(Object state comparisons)

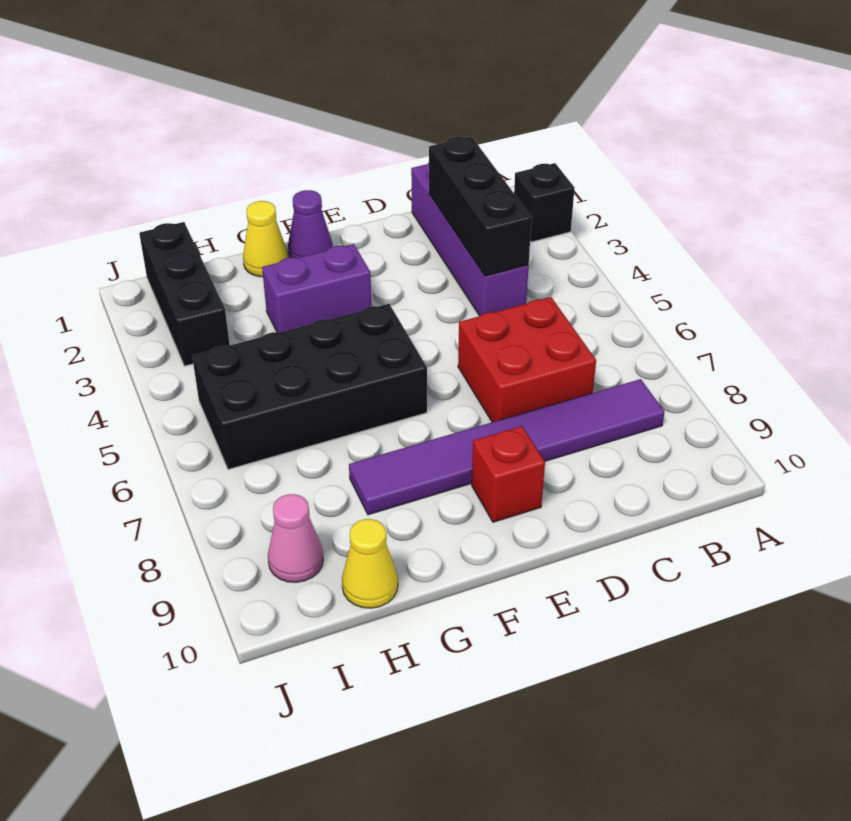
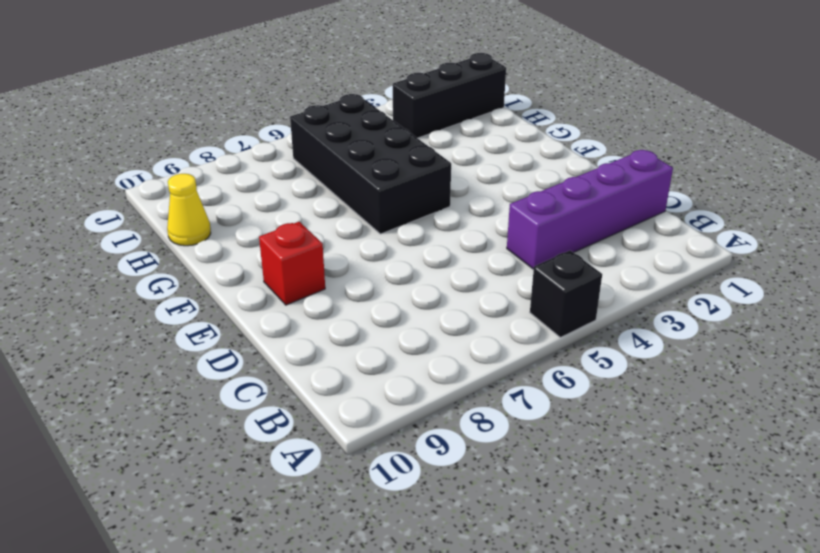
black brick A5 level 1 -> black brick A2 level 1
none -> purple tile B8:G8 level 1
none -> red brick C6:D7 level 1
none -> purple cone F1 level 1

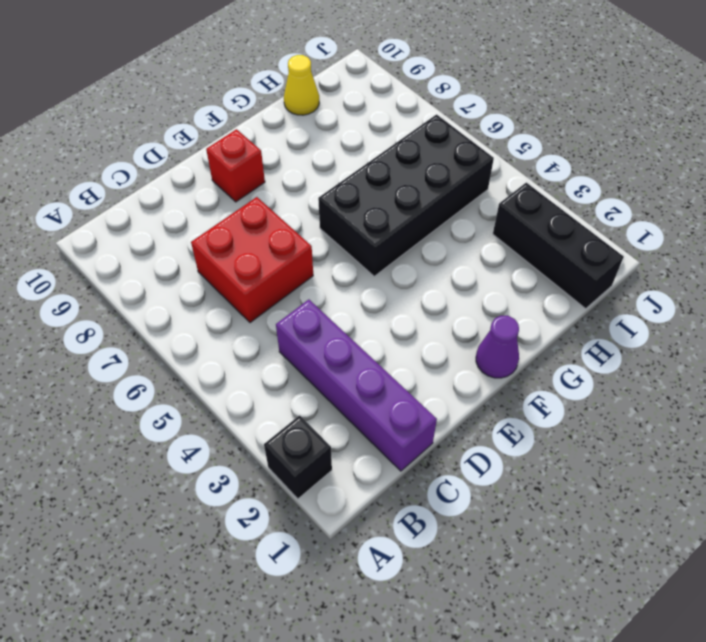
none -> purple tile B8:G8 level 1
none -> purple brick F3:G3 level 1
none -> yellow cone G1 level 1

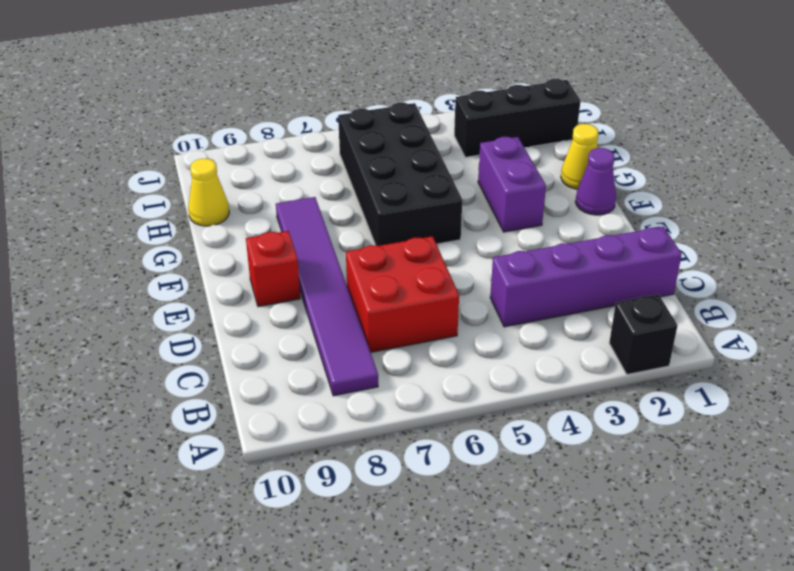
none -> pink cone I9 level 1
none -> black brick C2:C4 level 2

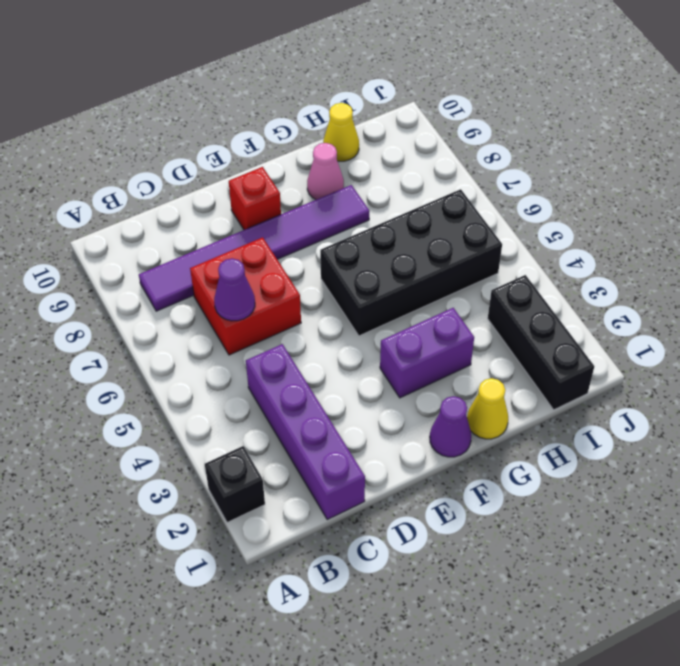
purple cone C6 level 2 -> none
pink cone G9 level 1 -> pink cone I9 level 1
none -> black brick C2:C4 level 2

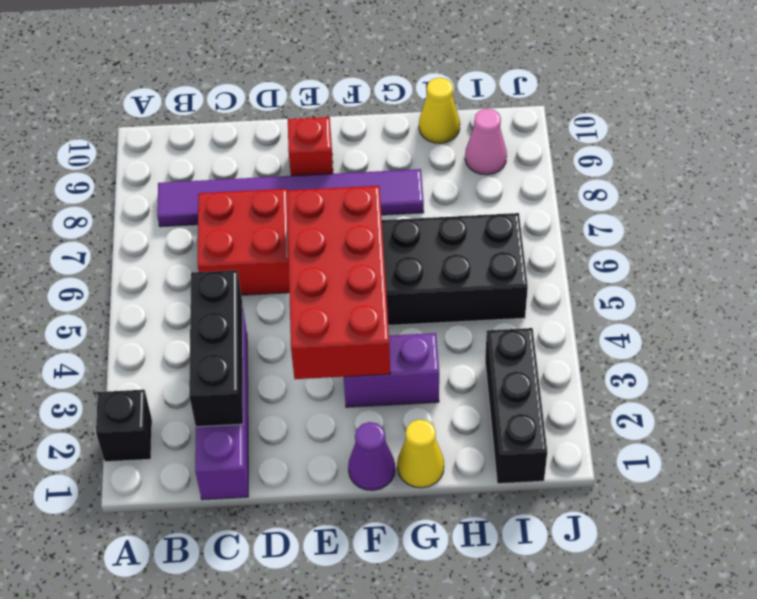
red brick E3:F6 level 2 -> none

---

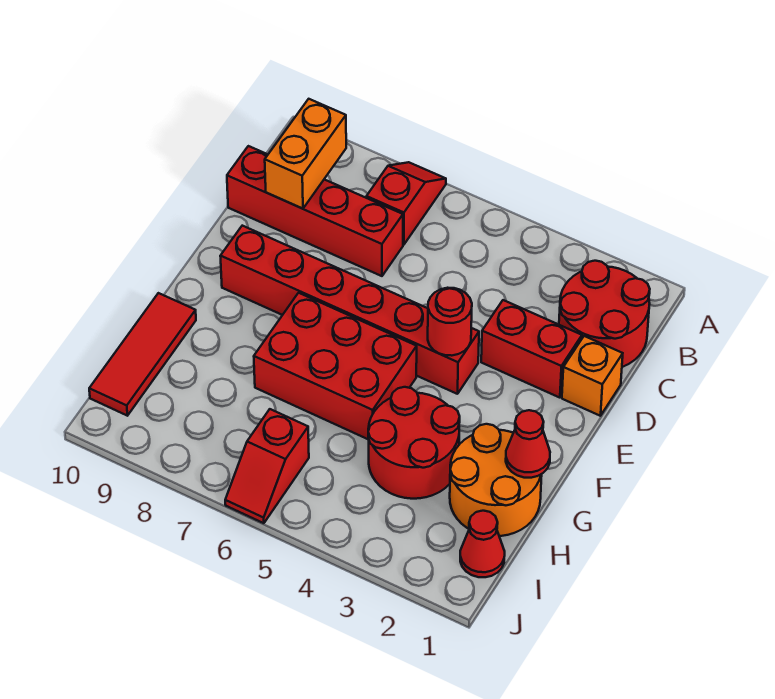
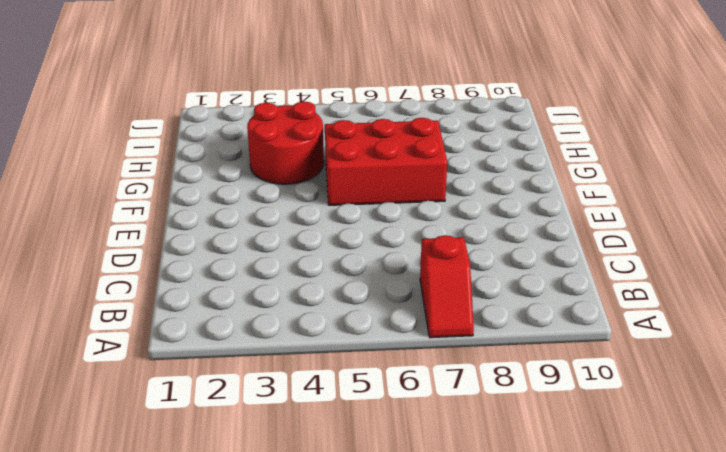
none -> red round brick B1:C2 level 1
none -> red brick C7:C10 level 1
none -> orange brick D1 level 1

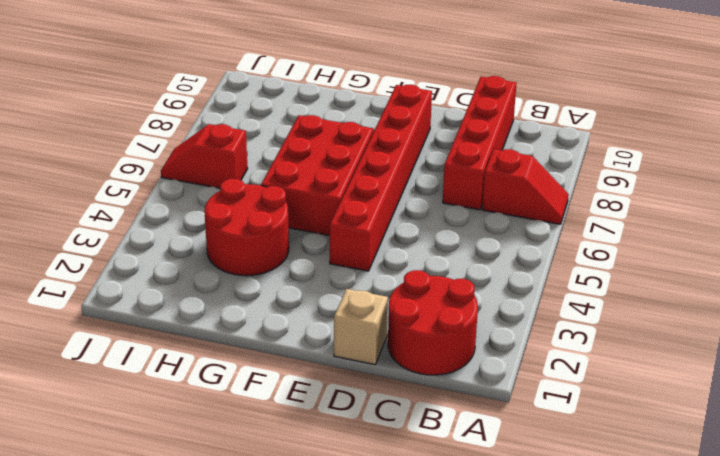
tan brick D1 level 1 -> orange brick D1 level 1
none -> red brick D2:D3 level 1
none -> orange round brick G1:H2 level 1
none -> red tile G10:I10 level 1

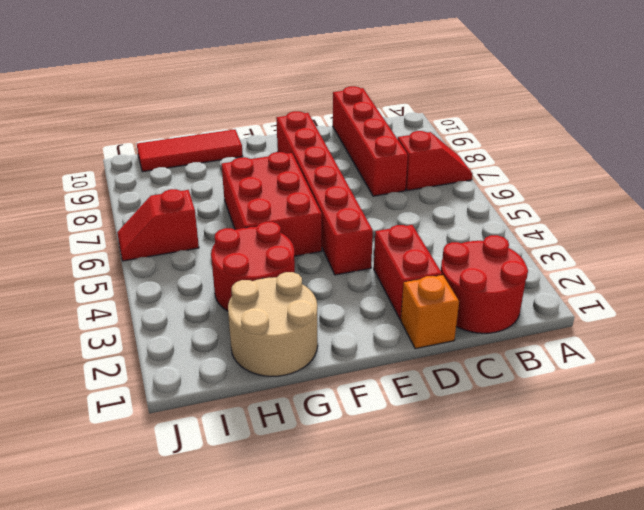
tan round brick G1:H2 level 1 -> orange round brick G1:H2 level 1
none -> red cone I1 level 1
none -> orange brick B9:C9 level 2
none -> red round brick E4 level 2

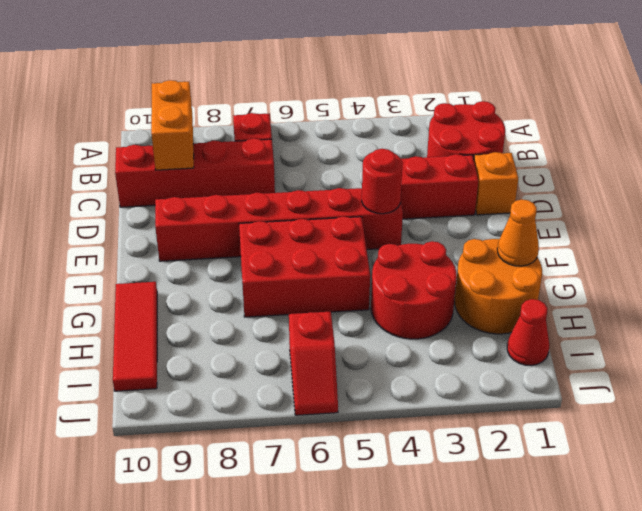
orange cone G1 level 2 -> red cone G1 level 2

_DESCRIPTION OF THE TASK_
Return a copy of each line in the entries that contains "purple".

_OUTPUT OF THE TASK_
none -> purple tile B8:G8 level 1
none -> purple cone F1 level 1
none -> purple tile B8:G8 level 1
none -> purple brick F3:G3 level 1
purple cone C6 level 2 -> none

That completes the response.